Check each line of the entries for "brick" and report the ones that have it.

Top of Exercise material

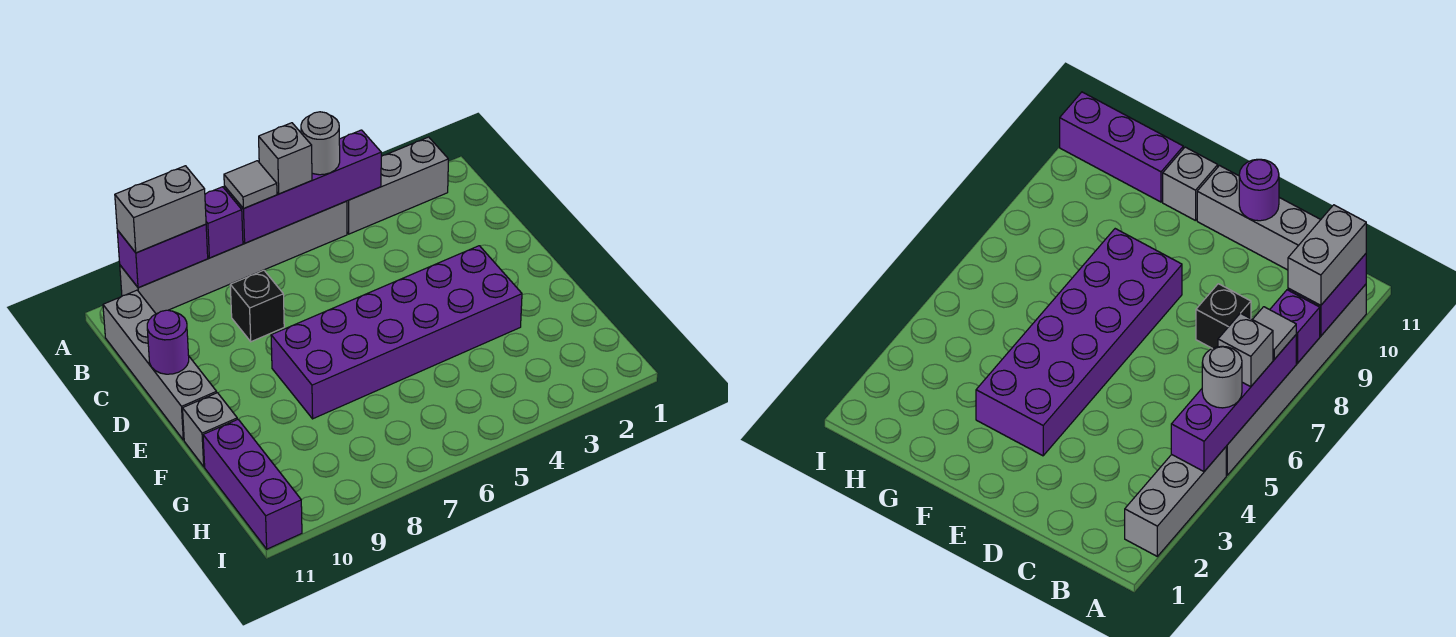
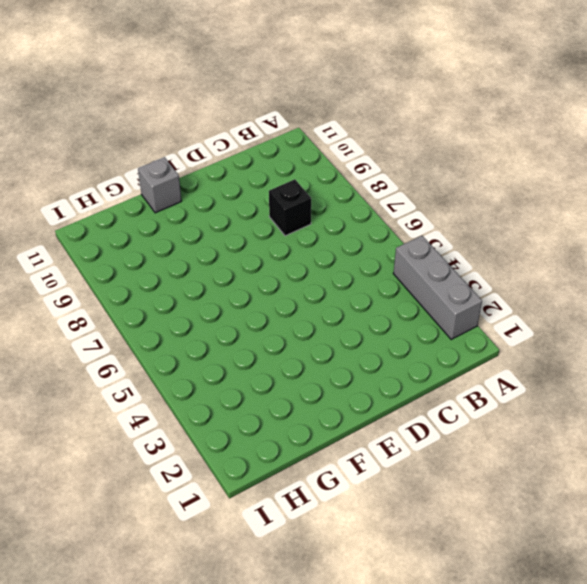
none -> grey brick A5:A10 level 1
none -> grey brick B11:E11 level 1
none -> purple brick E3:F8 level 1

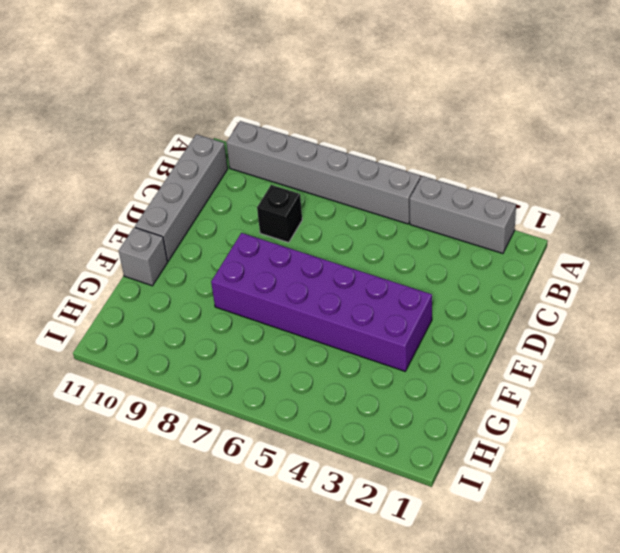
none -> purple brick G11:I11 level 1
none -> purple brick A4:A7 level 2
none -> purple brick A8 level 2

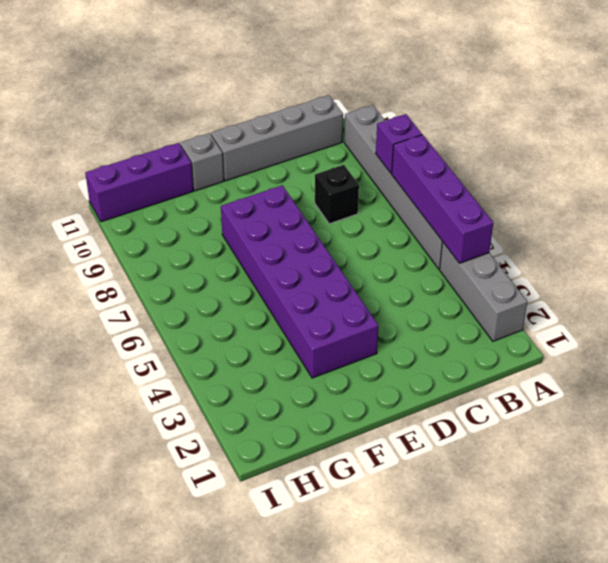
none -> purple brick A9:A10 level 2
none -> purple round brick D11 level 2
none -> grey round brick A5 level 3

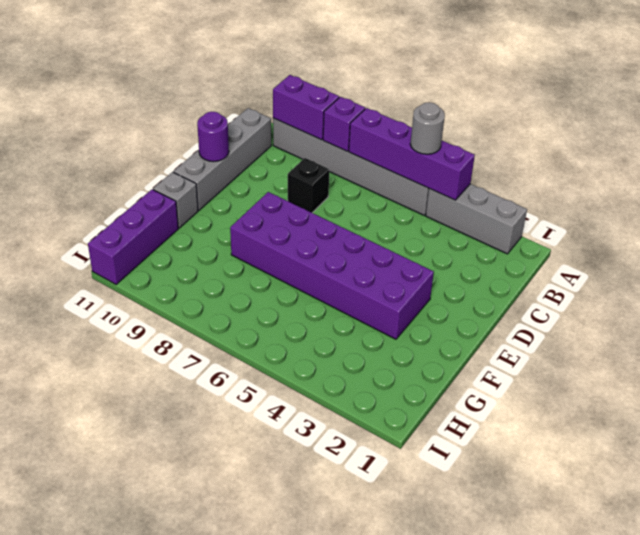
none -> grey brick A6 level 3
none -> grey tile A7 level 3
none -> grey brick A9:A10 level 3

Bottom of Exercise material

◆ Answer to this task:
none -> grey brick A5:A10 level 1
none -> grey brick B11:E11 level 1
none -> purple brick E3:F8 level 1
none -> purple brick G11:I11 level 1
none -> purple brick A4:A7 level 2
none -> purple brick A8 level 2
none -> purple brick A9:A10 level 2
none -> purple round brick D11 level 2
none -> grey round brick A5 level 3
none -> grey brick A6 level 3
none -> grey brick A9:A10 level 3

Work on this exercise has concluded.